Exercise instructions:
Write out exactly the line containing "(455, 401) = (613, 265): pink" along with each line that follows it in the records below, and no others.

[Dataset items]
>>>>>
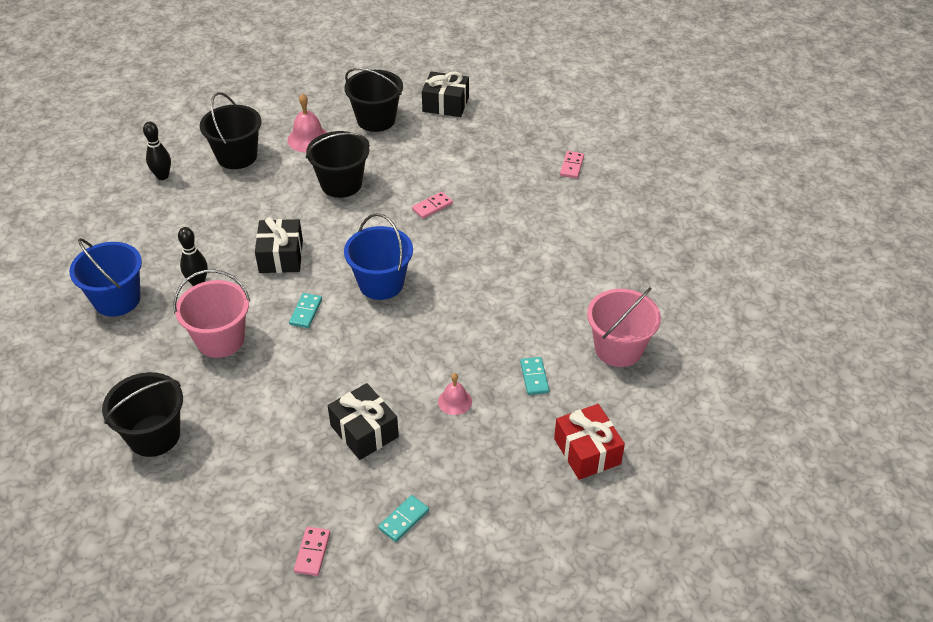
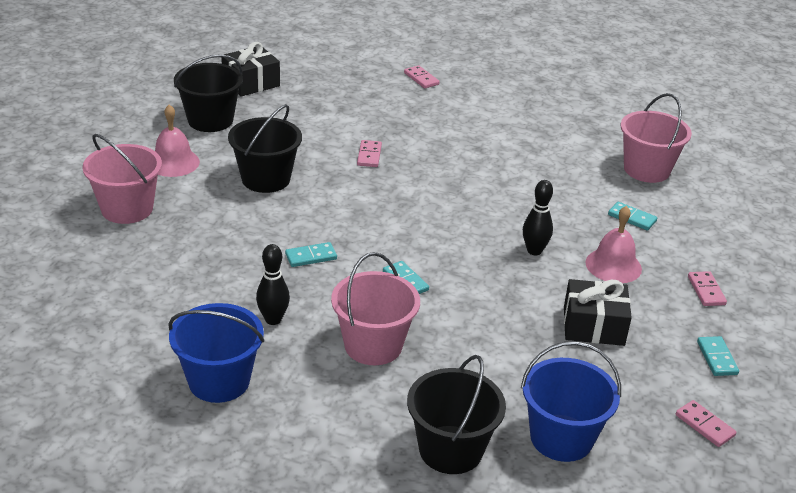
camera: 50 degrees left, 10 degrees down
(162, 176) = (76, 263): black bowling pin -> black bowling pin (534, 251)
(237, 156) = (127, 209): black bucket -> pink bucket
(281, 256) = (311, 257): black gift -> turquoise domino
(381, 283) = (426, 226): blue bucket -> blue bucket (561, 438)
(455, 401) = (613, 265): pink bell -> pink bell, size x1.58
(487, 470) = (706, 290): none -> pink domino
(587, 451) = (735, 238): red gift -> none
<<<<<
Response for this exercise:
(455, 401) = (613, 265): pink bell -> pink bell, size x1.58
(487, 470) = (706, 290): none -> pink domino
(587, 451) = (735, 238): red gift -> none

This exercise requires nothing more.